• [Assignment]: Go through the records line by line and work out how many lines hold the word "minus". Answer with the number only.

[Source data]
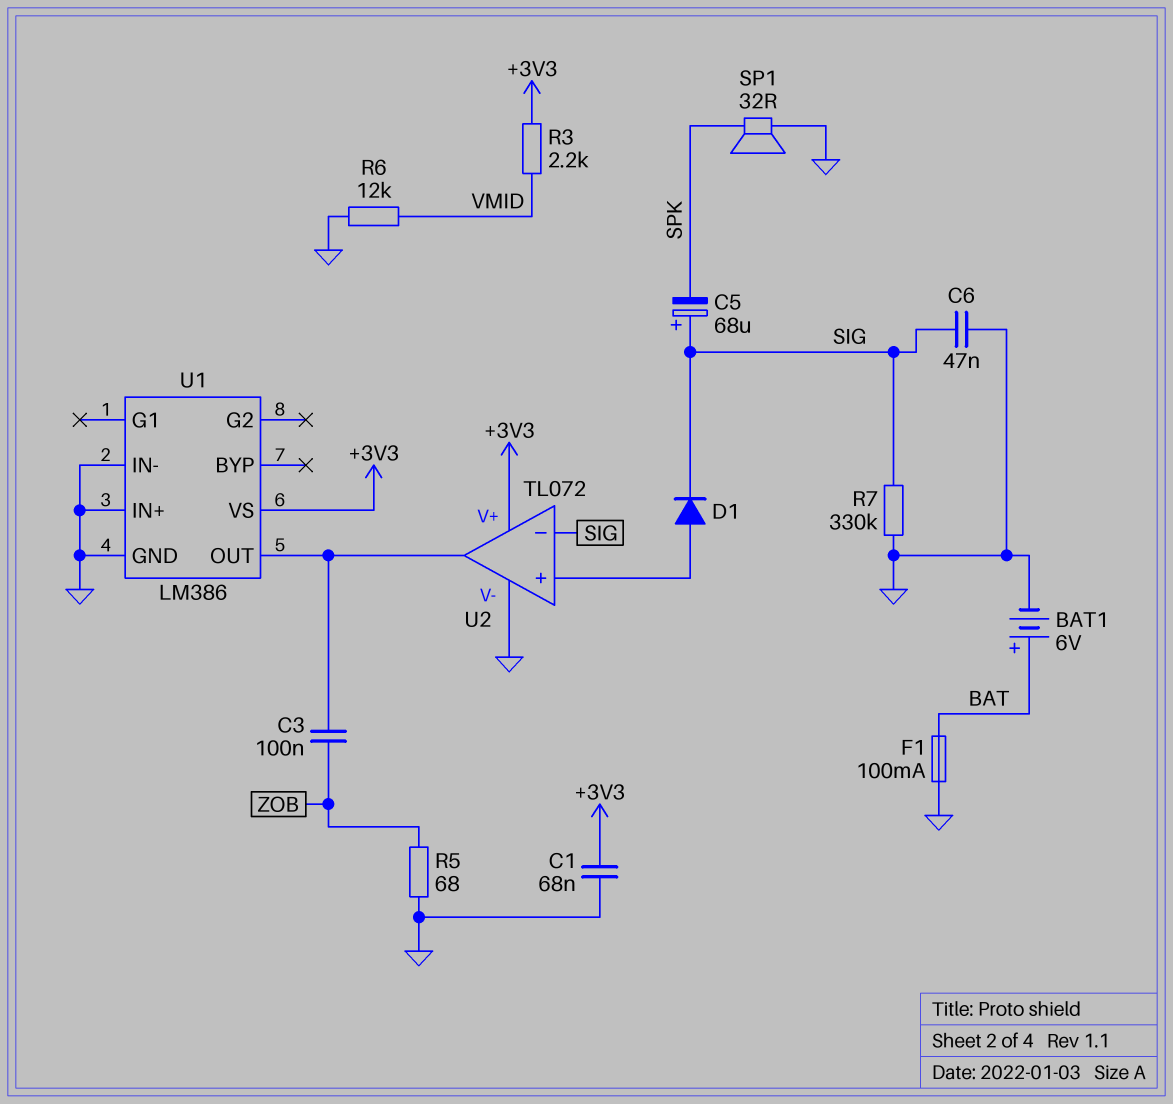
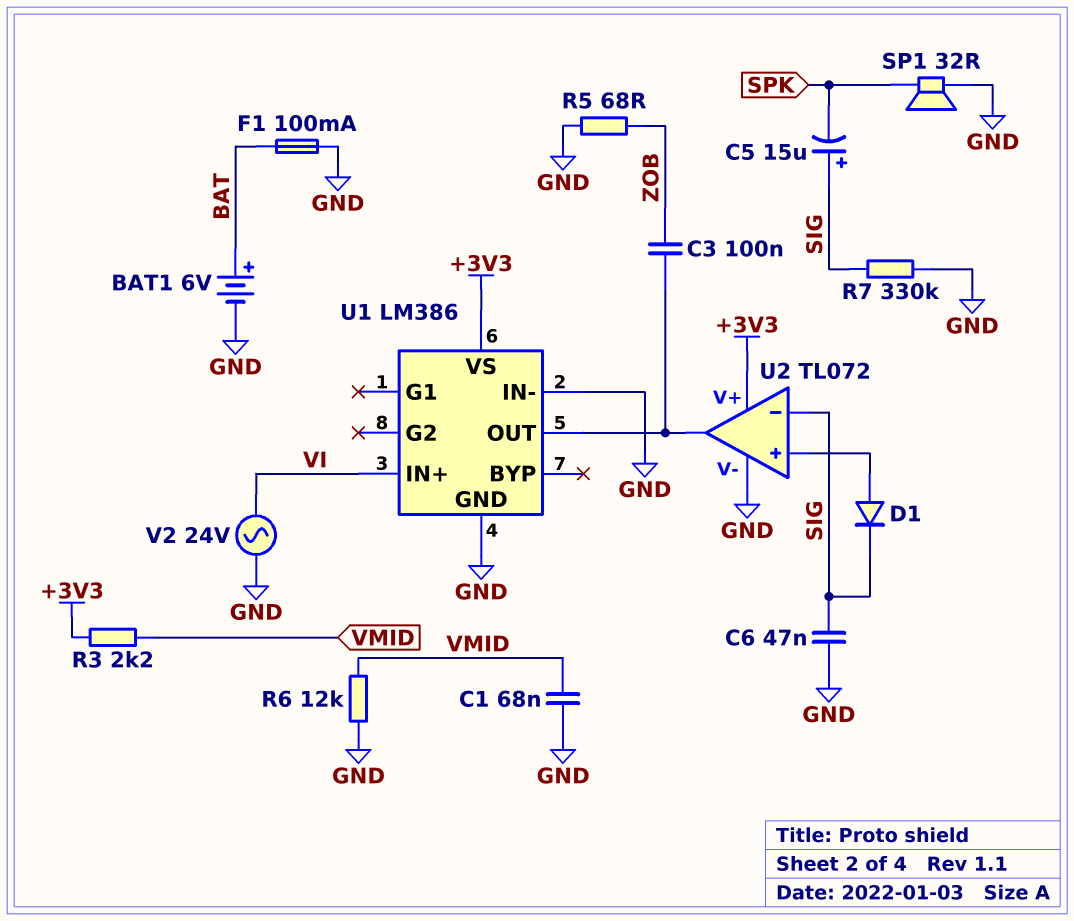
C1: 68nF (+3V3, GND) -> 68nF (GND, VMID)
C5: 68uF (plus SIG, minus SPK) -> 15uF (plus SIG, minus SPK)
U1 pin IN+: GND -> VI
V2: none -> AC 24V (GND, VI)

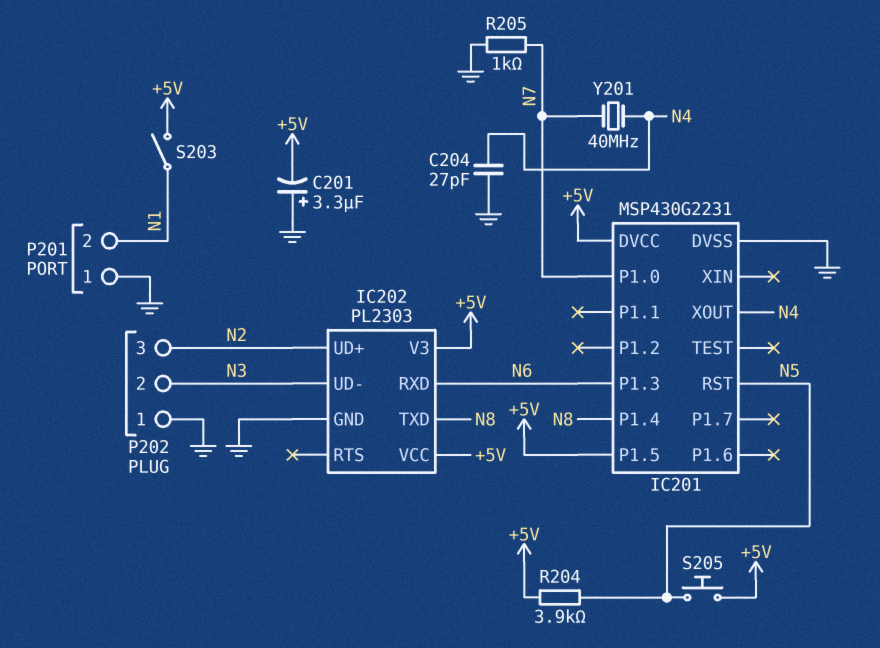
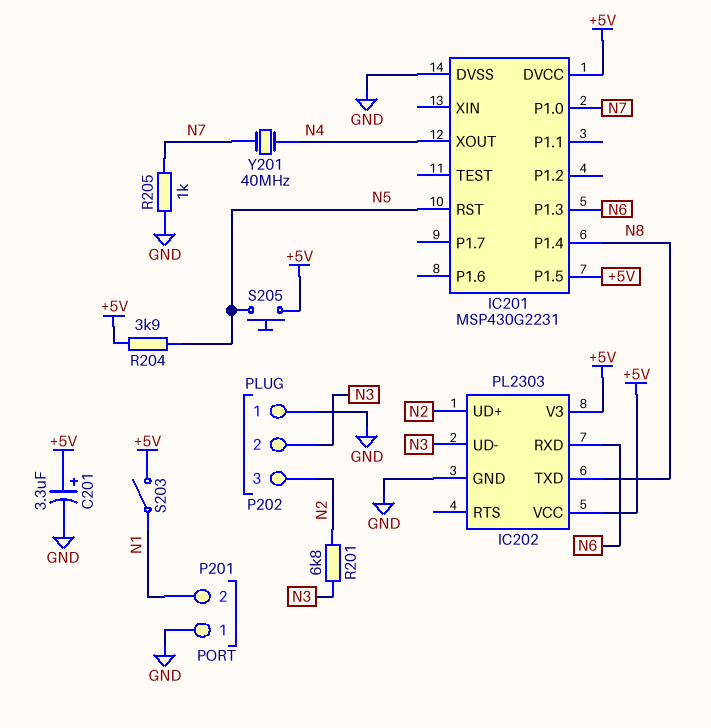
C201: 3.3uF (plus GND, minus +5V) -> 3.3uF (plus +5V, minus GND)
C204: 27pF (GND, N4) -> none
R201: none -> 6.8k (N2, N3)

• [Task result]: 2